## Records for the exercise
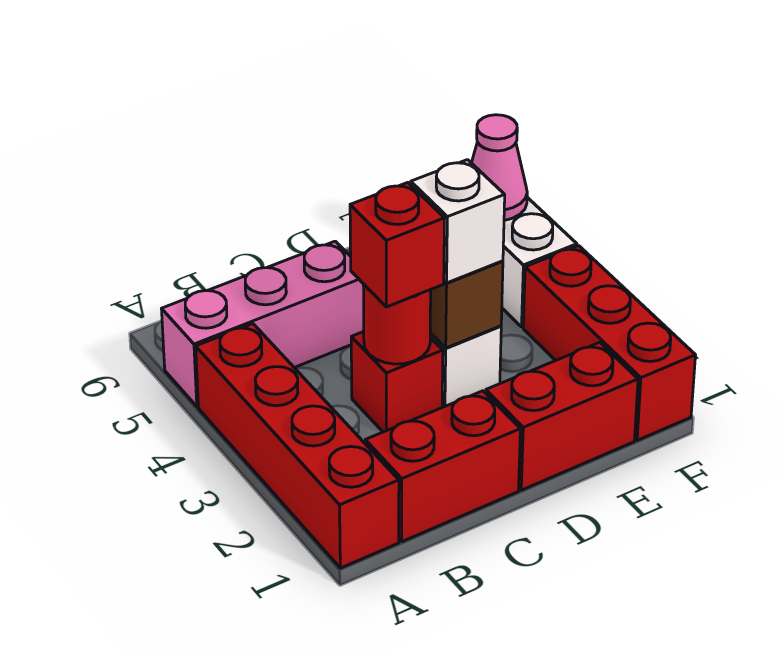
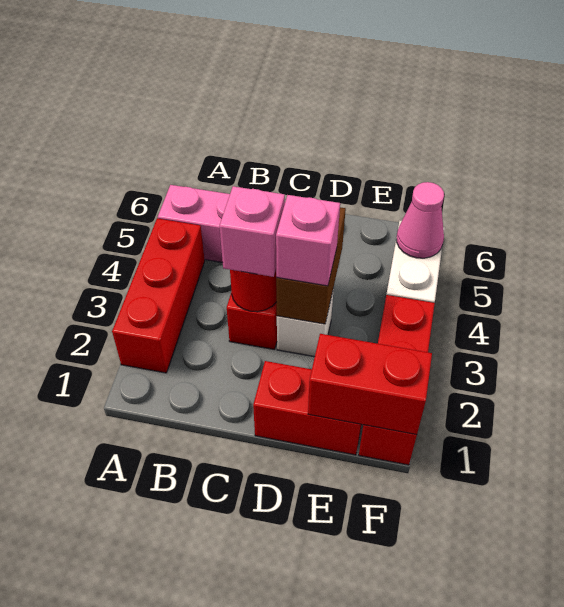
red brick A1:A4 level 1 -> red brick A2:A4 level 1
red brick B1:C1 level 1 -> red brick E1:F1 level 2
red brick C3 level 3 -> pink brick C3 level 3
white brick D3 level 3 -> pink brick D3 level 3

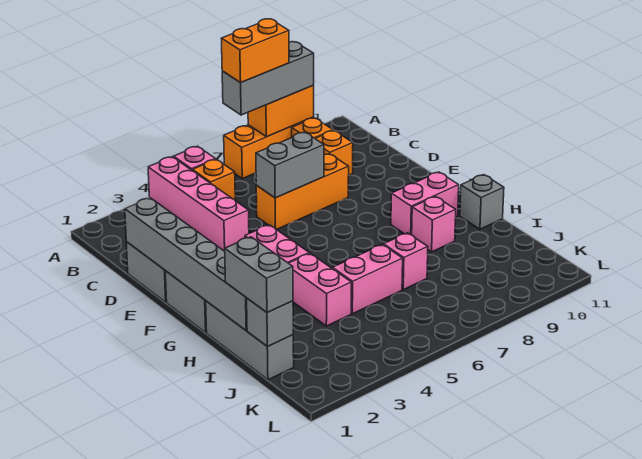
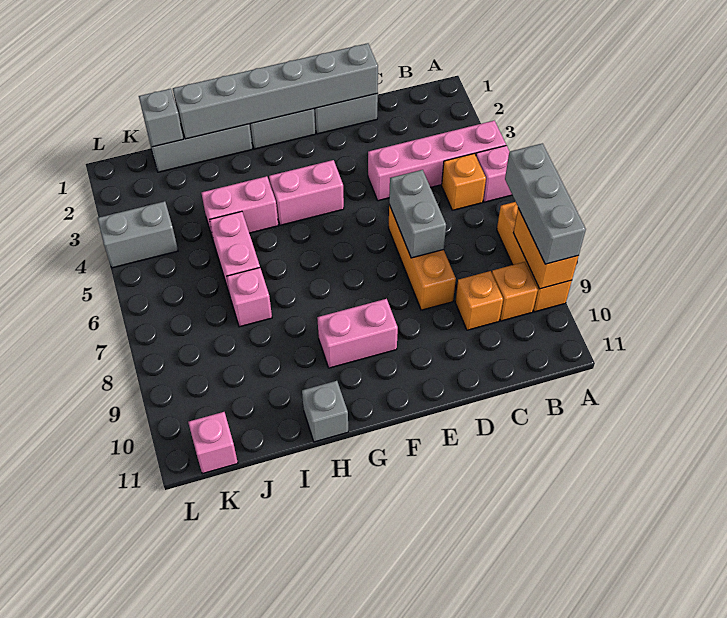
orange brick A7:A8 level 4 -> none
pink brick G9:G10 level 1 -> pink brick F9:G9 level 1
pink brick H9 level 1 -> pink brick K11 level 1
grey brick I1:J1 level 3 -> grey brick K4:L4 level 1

## Action item
Exactly the lines from the one with "white brick D3" through the end of the entries above must be written out, and no pictures may be included.

## Answer box
white brick D3 level 3 -> pink brick D3 level 3

orange brick A7:A8 level 4 -> none
pink brick G9:G10 level 1 -> pink brick F9:G9 level 1
pink brick H9 level 1 -> pink brick K11 level 1
grey brick I1:J1 level 3 -> grey brick K4:L4 level 1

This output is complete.